> Work instructions:
I need the number of lines in the listing below that contain "left", and only that number.

> Exercise data:
----------------

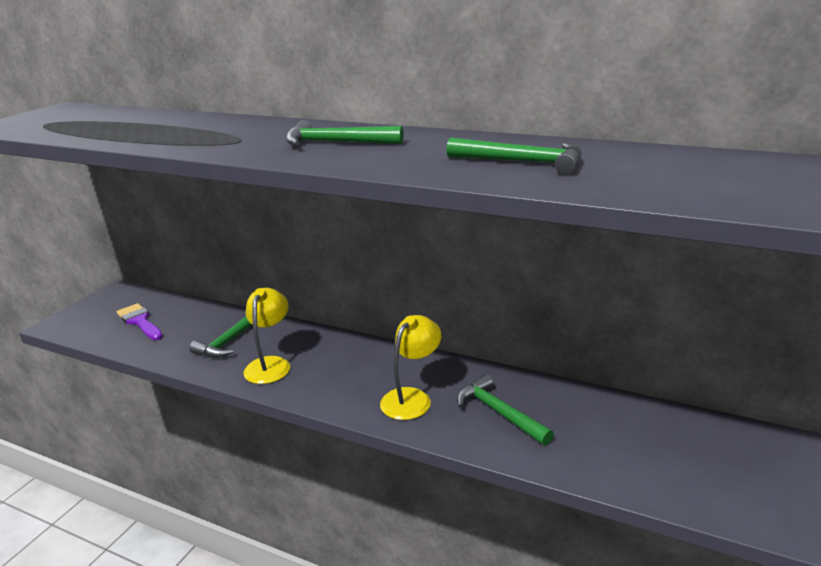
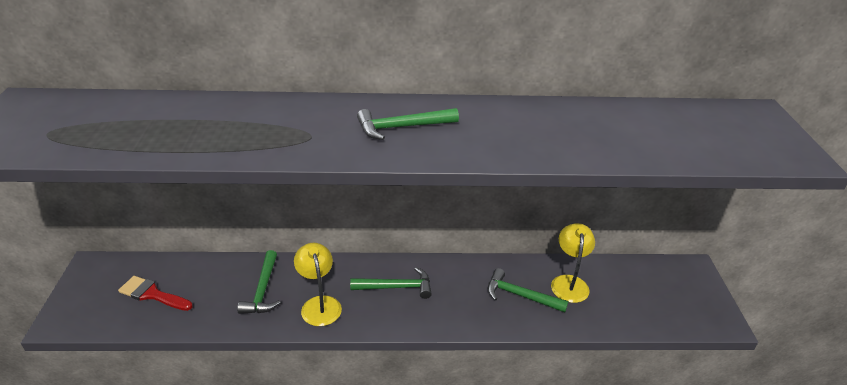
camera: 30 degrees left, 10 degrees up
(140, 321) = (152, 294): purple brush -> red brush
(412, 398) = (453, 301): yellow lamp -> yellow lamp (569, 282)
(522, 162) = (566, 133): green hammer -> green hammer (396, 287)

----------------

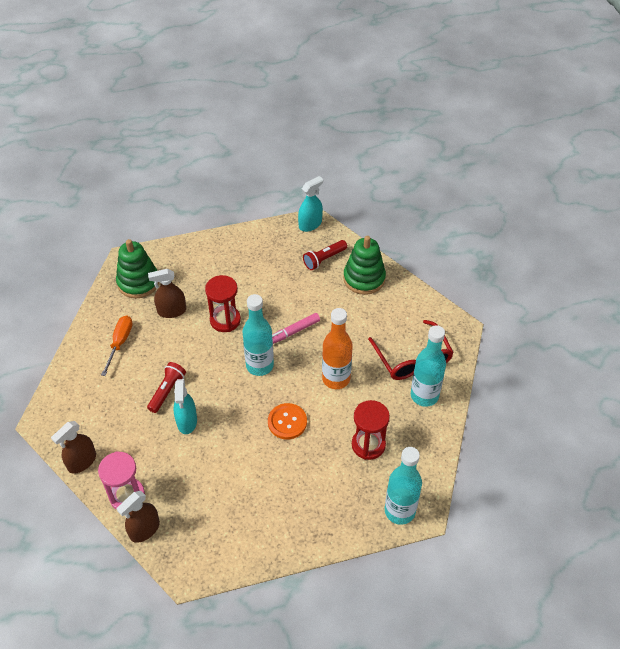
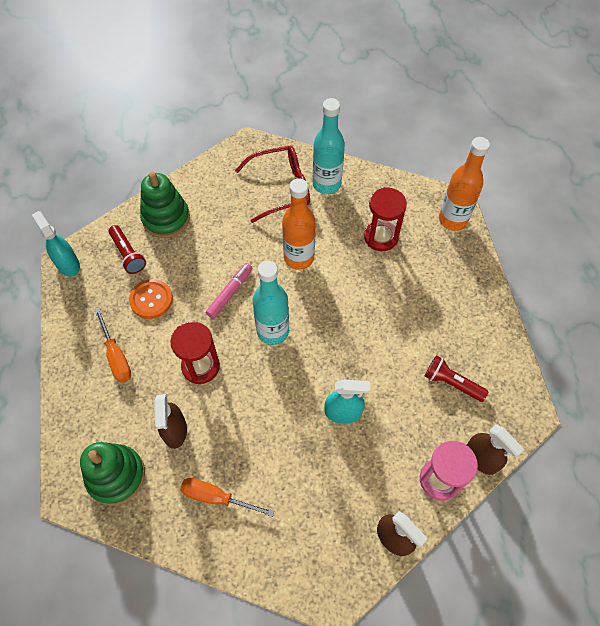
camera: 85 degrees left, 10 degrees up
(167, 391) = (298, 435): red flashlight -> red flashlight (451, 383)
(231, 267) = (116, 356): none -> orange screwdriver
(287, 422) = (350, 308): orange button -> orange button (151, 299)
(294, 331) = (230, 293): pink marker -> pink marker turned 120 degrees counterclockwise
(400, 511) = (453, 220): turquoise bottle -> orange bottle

----------------

> Expected answer:
2